=== TASK DATA ===
· · · · · · ·

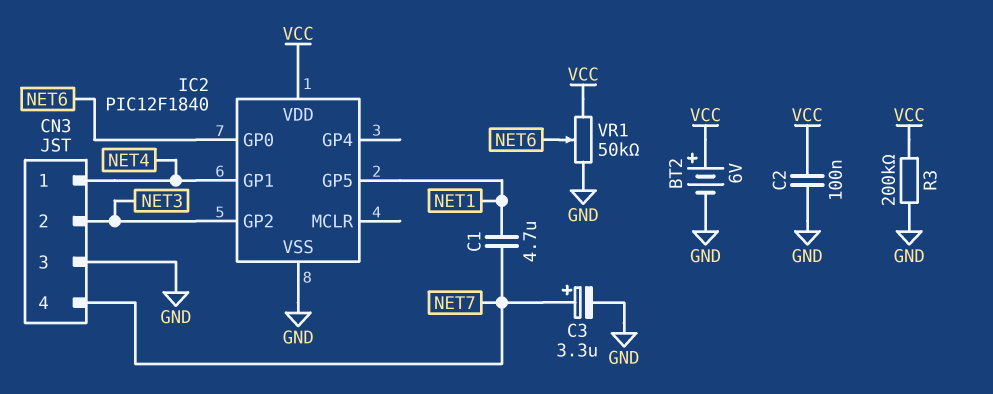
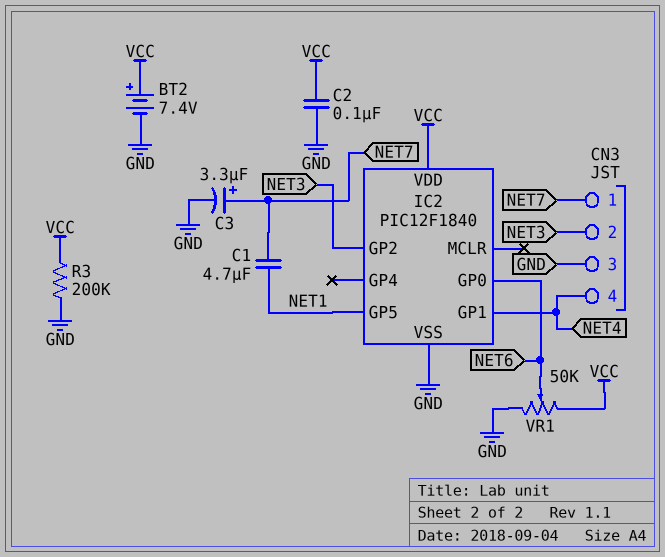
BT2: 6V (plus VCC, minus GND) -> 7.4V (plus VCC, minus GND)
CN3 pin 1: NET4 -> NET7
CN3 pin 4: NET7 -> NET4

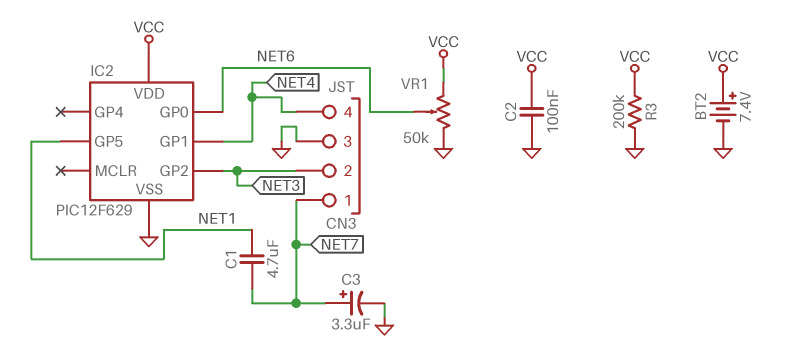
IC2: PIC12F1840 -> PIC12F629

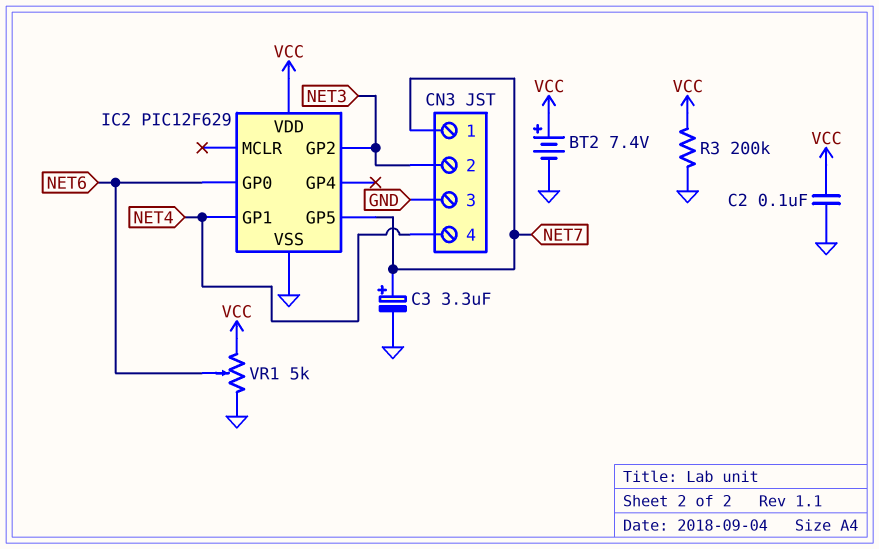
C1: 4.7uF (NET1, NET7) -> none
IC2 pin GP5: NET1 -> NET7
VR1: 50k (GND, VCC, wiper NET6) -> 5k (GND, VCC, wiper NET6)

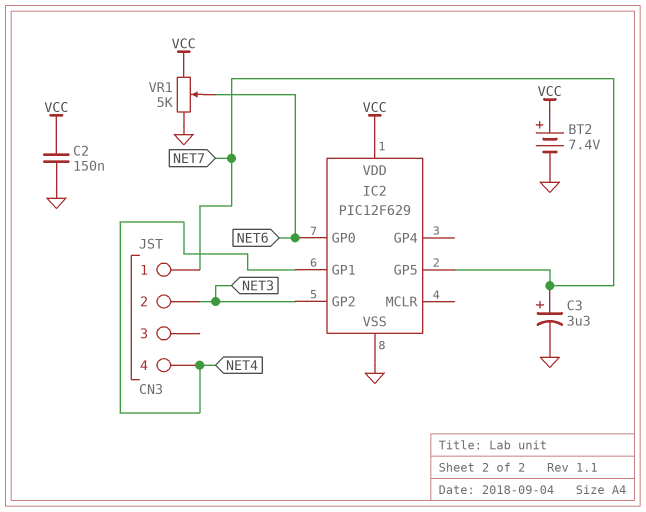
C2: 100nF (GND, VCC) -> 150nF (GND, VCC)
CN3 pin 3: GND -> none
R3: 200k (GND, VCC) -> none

· · · · · · ·

=== WHAT IS NEEDED ===
The required output is the line containing "IC2: PIC12F1840 -> PIC12F629" plus every line after it to the end of the data, copied exactly and with no pictures.

=== RESPONSE AREA ===
IC2: PIC12F1840 -> PIC12F629

C1: 4.7uF (NET1, NET7) -> none
IC2 pin GP5: NET1 -> NET7
VR1: 50k (GND, VCC, wiper NET6) -> 5k (GND, VCC, wiper NET6)

C2: 100nF (GND, VCC) -> 150nF (GND, VCC)
CN3 pin 3: GND -> none
R3: 200k (GND, VCC) -> none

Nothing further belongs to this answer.